◆ SUPPLIED DATA ◆
════════════════
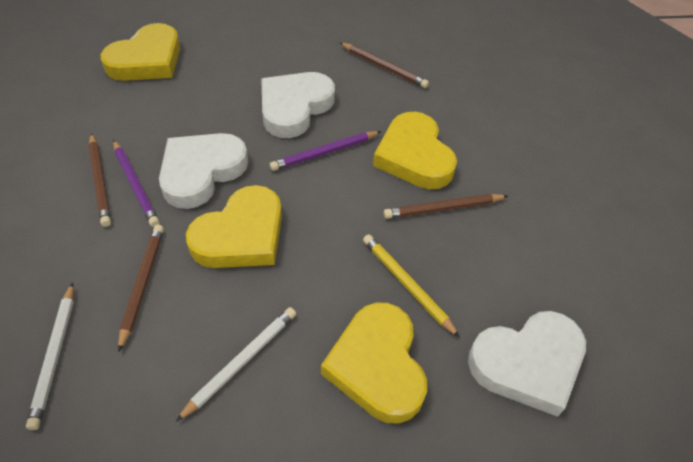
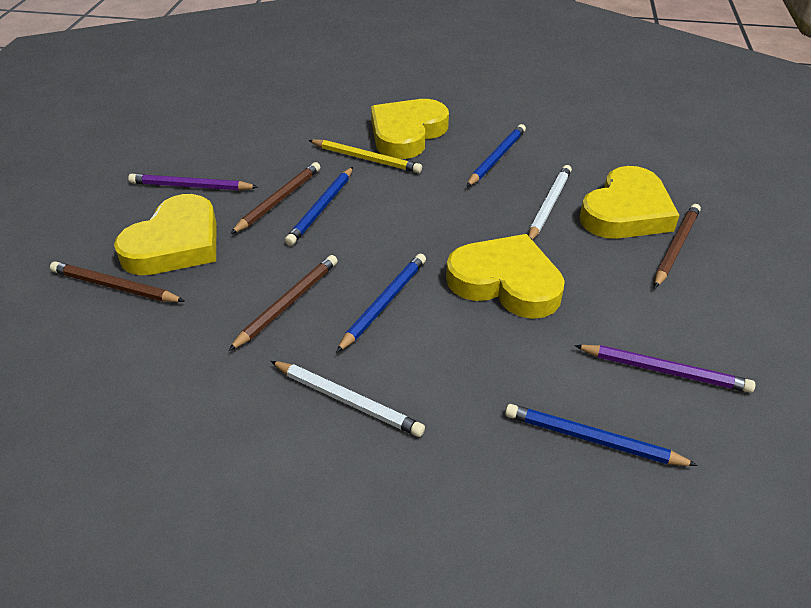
blue pencil: 0 -> 4
white heart: 3 -> 0

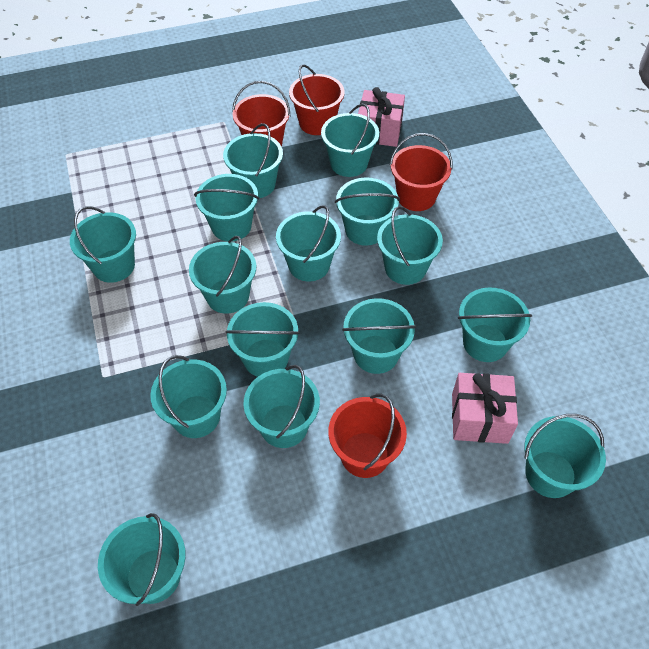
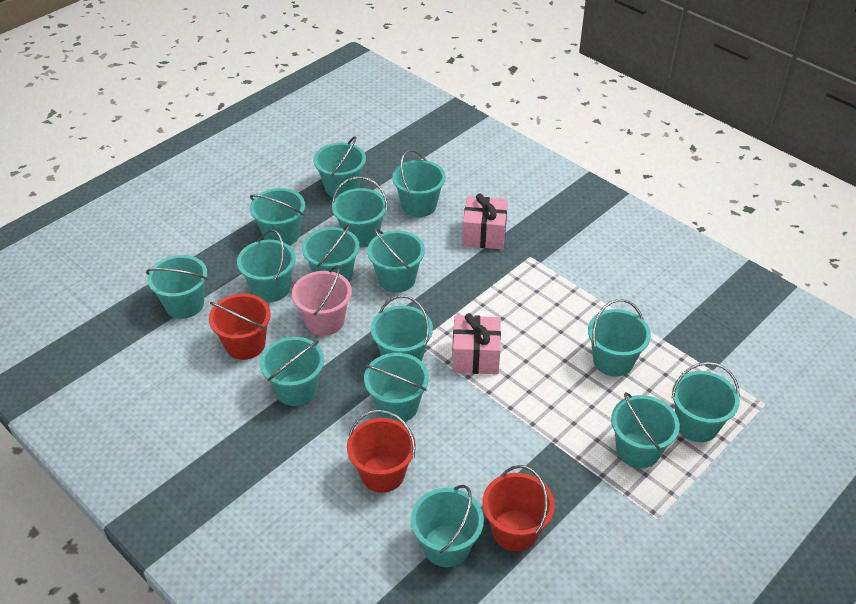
pink bucket: 0 -> 1
red bucket: 4 -> 3

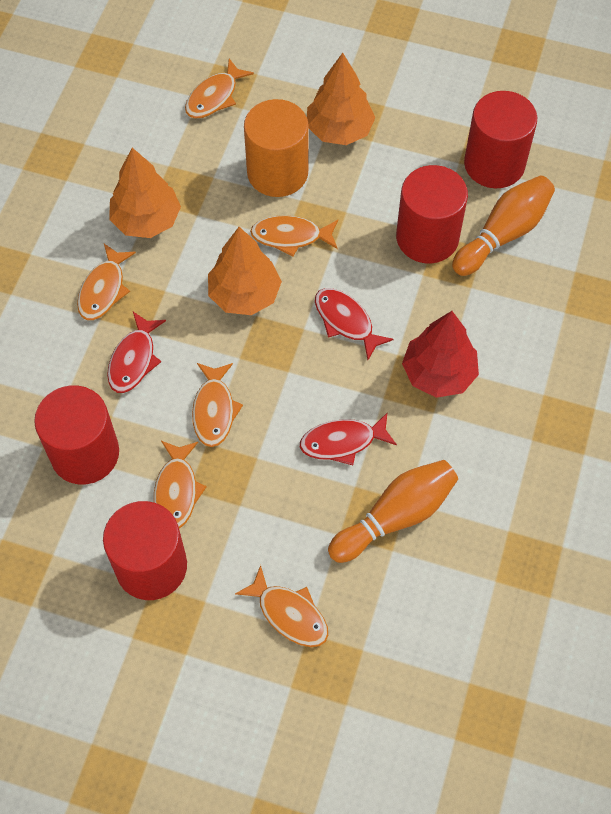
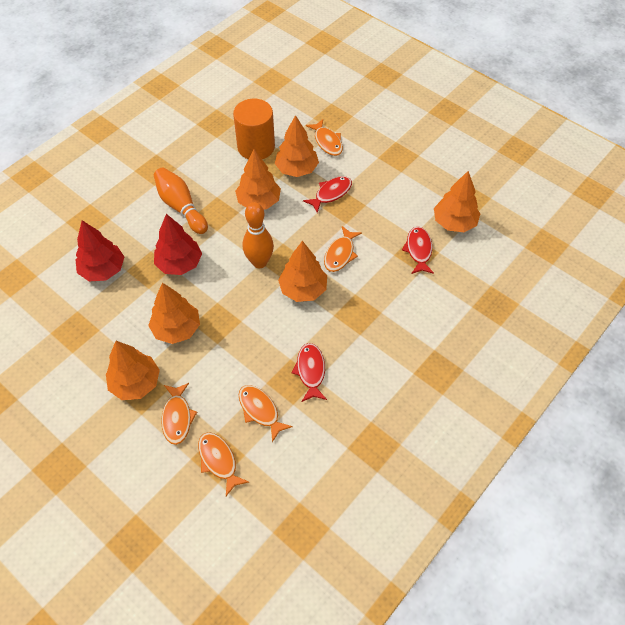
orange fish: 6 -> 5
orange tree: 3 -> 6
red cylinder: 4 -> 0
red tree: 1 -> 2

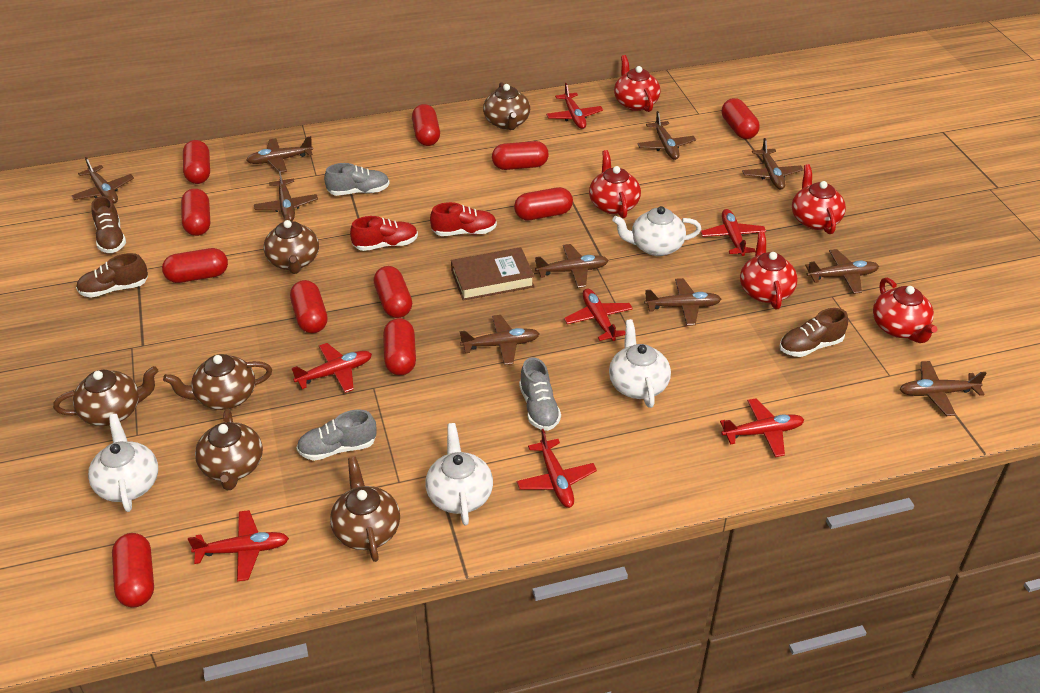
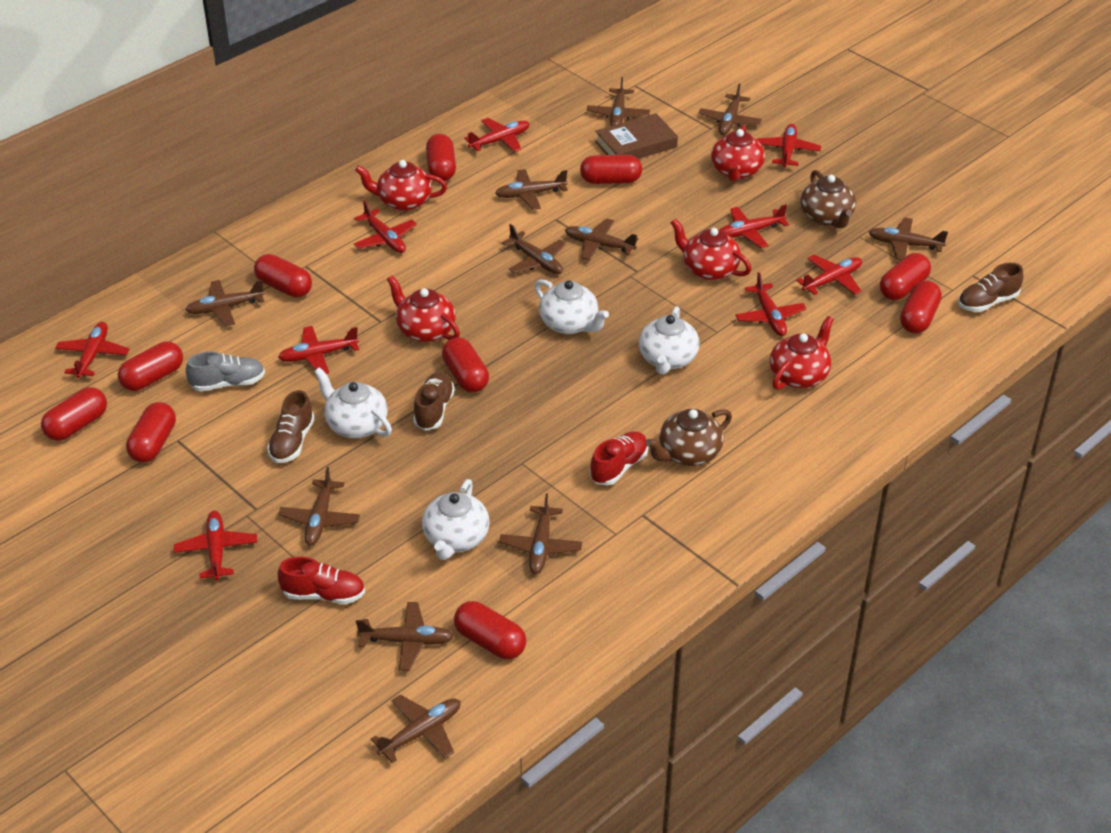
brown plane: 10 -> 11
brown teapot: 6 -> 2
grey shoe: 3 -> 1
red capsule: 11 -> 10
red plane: 7 -> 9

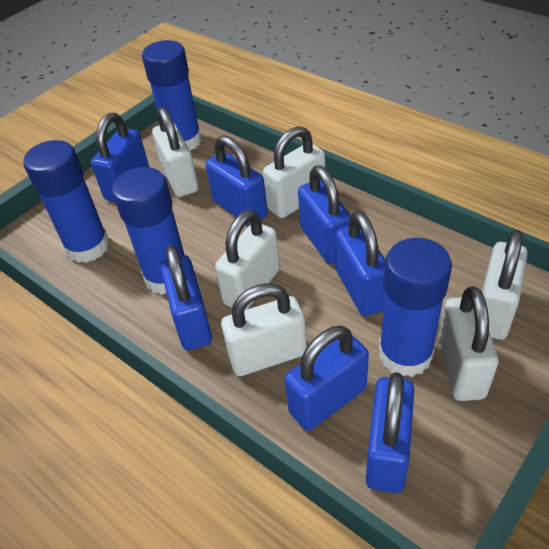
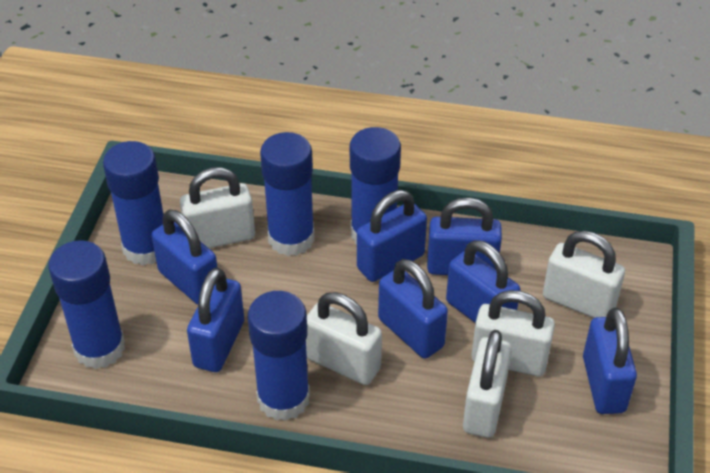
blue glue stick: 4 -> 5
white padlock: 6 -> 5

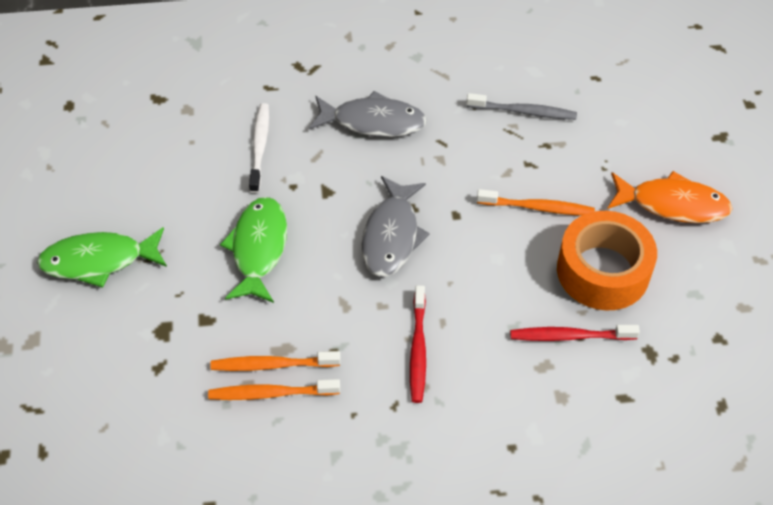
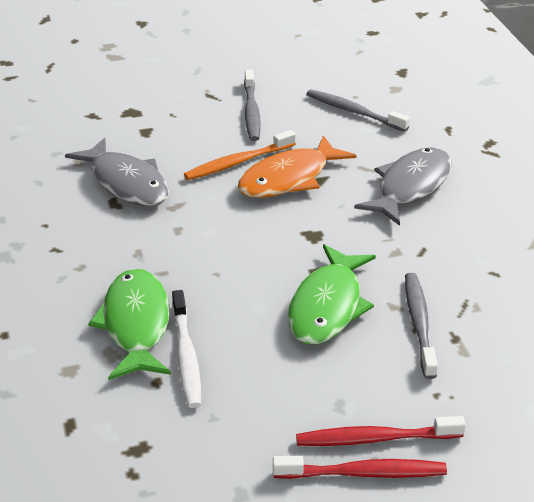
grey toothbrush: 1 -> 3
orange tape: 1 -> 0
orange toothbrush: 3 -> 1

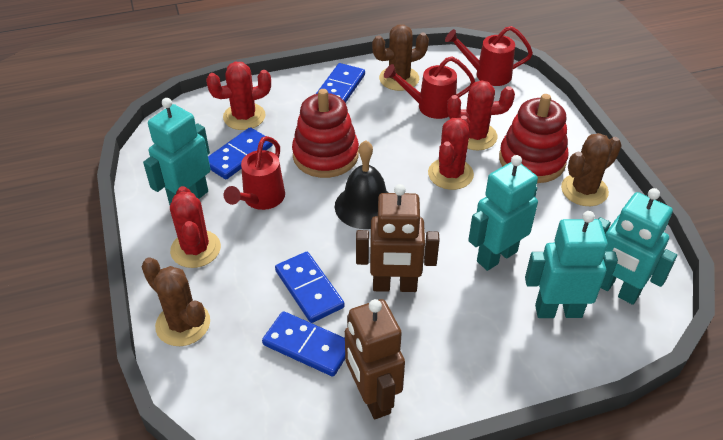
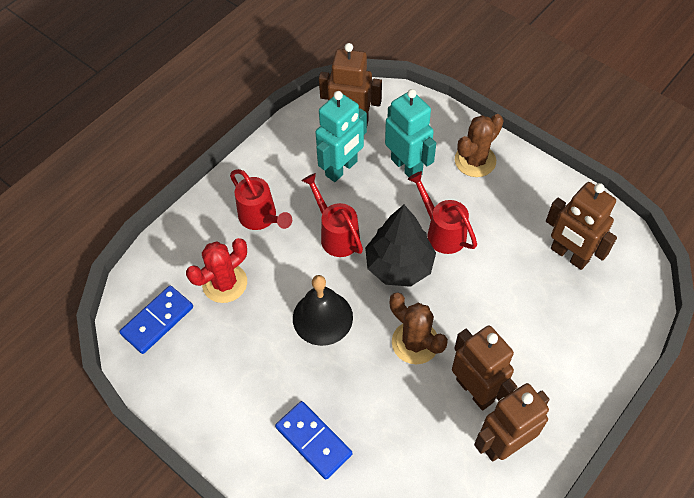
black tree: 0 -> 1
blue domino: 4 -> 2
brown cactus: 3 -> 2
brown robot: 2 -> 4
red cactus: 4 -> 1
red stacking toy: 2 -> 0
turquoise robot: 4 -> 2

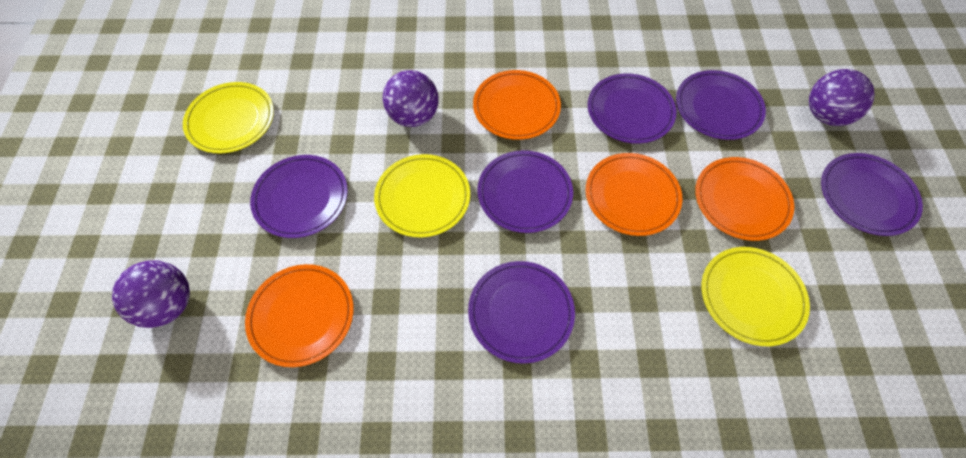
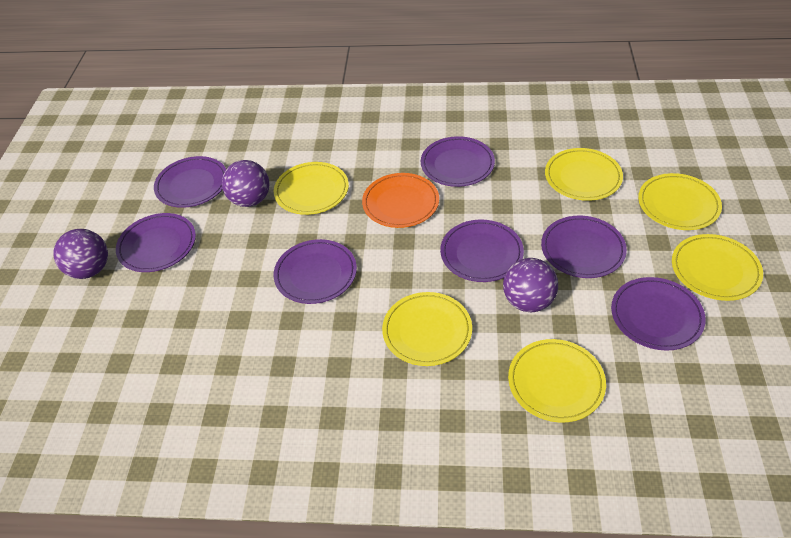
orange plate: 4 -> 1
purple plate: 6 -> 7
yellow plate: 3 -> 6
════════════════
Each line above that includes the word "orange" is to be copied.

◆ RESULT FOR THIS TASK ◆
orange fish: 6 -> 5
orange tree: 3 -> 6
orange tape: 1 -> 0
orange toothbrush: 3 -> 1
orange plate: 4 -> 1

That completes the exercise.